▶ [Task objective] Check every line below for the string "green". Copy the ones that have it.

** Data extracts follows **

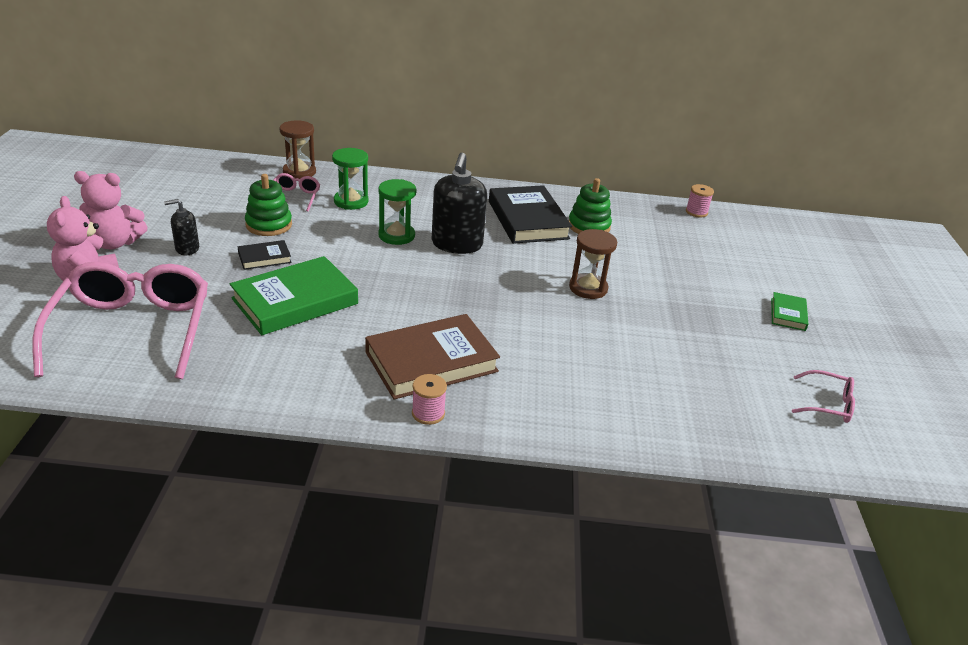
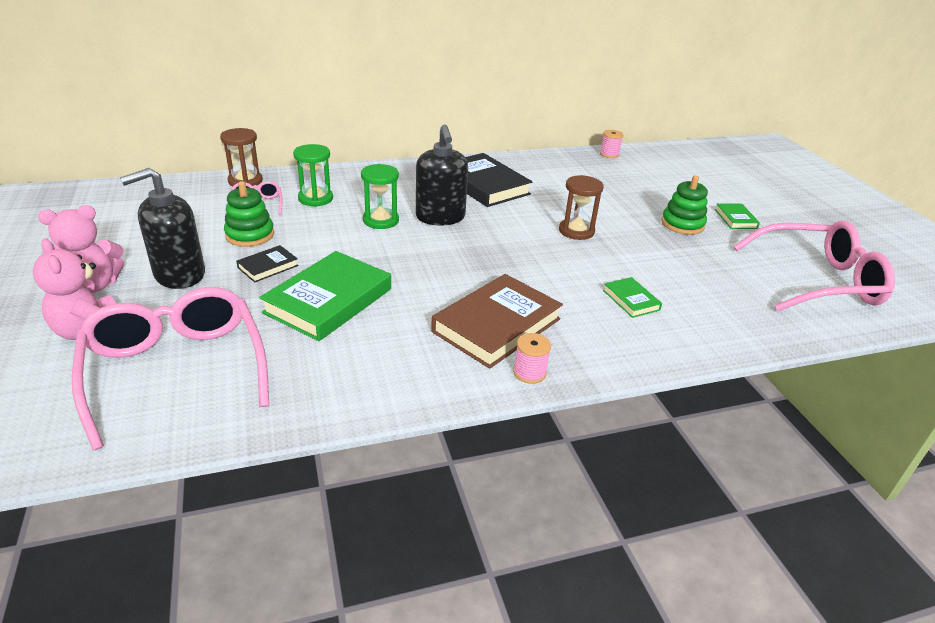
camera: 20 degrees left, 0 degrees up
(187, 248) = (179, 275): black soap dispenser -> black soap dispenser, size x1.91
(588, 371) = (631, 300): none -> green book
(589, 226) = (537, 181): green stacking toy -> green stacking toy (682, 224)
(827, 404) = (817, 281): pink glasses -> pink glasses, size x2.27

** End of Data extracts **

▶ [Completed task]
(588, 371) = (631, 300): none -> green book
(589, 226) = (537, 181): green stacking toy -> green stacking toy (682, 224)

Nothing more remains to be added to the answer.